Transcribe, word for word and with nothing extra, the line containing "nothing => hammer/scarlet 597,292,679,403" and each line that comes after it in the entries.
--- Exercise data Enclosed Below ---
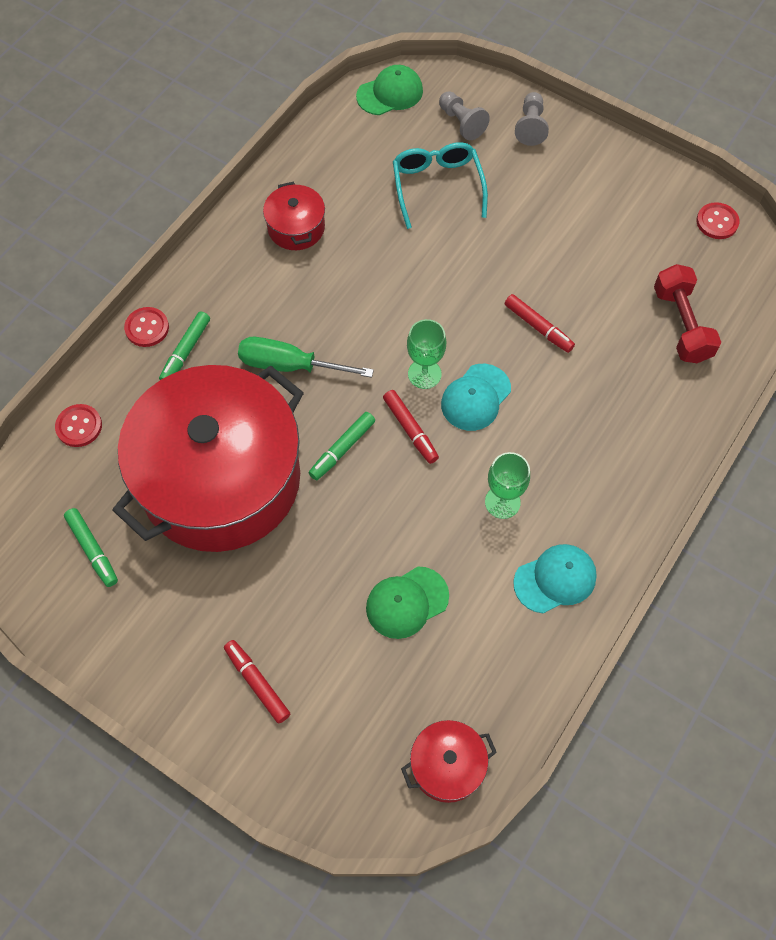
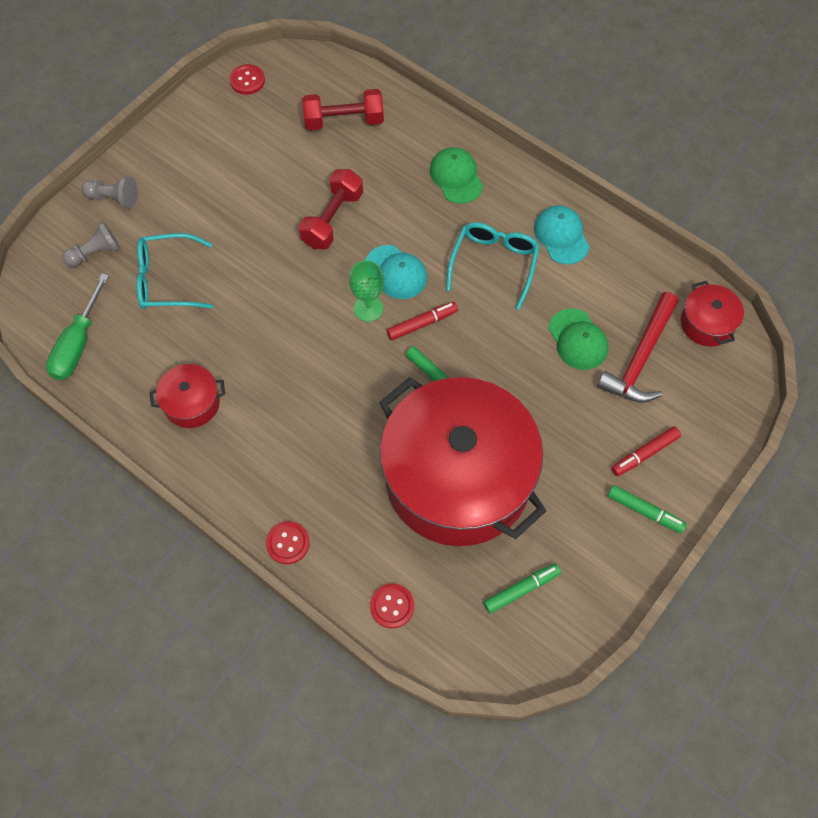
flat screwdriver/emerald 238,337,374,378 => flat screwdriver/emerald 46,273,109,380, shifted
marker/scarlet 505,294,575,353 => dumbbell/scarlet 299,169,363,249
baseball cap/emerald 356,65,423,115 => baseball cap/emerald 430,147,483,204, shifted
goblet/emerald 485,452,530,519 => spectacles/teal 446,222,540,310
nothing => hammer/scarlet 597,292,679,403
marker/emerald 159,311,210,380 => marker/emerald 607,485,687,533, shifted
--- End of Enclosed Exercise data ---
Result of this exercise:
nothing => hammer/scarlet 597,292,679,403
marker/emerald 159,311,210,380 => marker/emerald 607,485,687,533, shifted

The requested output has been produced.